Which lines in the data below contain the word "DGND"? Return each of them.

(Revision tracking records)
****
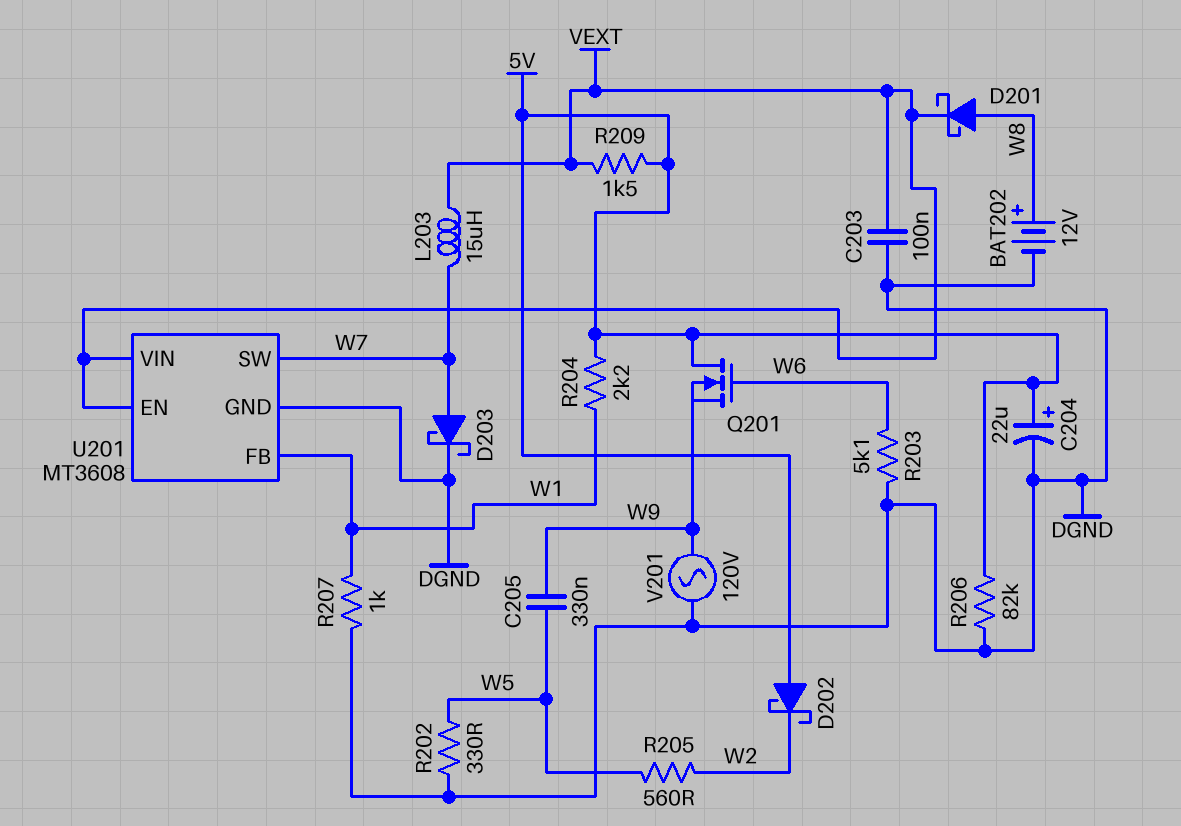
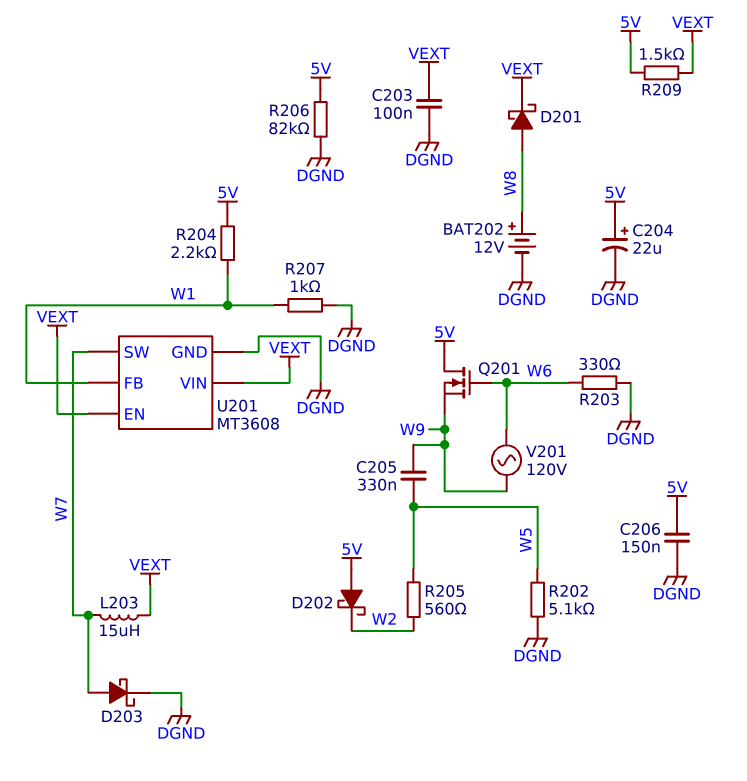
C206: none -> 150nF (5V, DGND)
R202: 330 (DGND, W5) -> 5.1k (DGND, W5)
R203: 5.1k (DGND, W6) -> 330 (DGND, W6)
V201: AC 120V (DGND, W9) -> AC 120V (W6, W9)

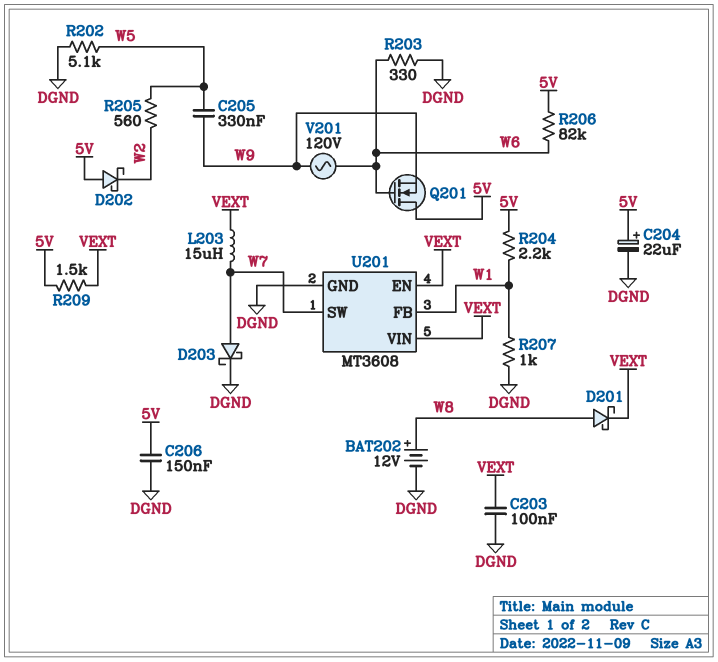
R206: 82k (5V, DGND) -> 82k (5V, W6)

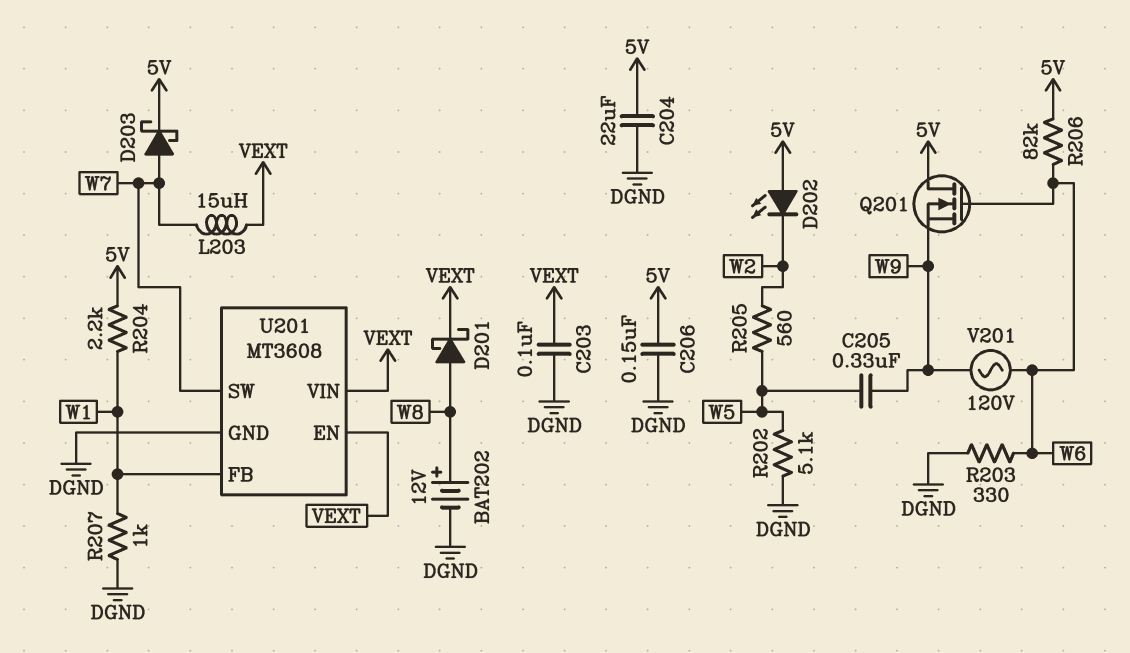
C204: 22uF (plus 5V, minus DGND) -> 22uF (5V, DGND)
D202: schottky (A 5V, K W2) -> LED (A 5V, K W2)
D203: schottky (A W7, K DGND) -> schottky (A W7, K 5V)
R209: 1.5k (5V, VEXT) -> none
****
Answer box –
C206: none -> 150nF (5V, DGND)
R202: 330 (DGND, W5) -> 5.1k (DGND, W5)
R203: 5.1k (DGND, W6) -> 330 (DGND, W6)
V201: AC 120V (DGND, W9) -> AC 120V (W6, W9)
R206: 82k (5V, DGND) -> 82k (5V, W6)
C204: 22uF (plus 5V, minus DGND) -> 22uF (5V, DGND)
D203: schottky (A W7, K DGND) -> schottky (A W7, K 5V)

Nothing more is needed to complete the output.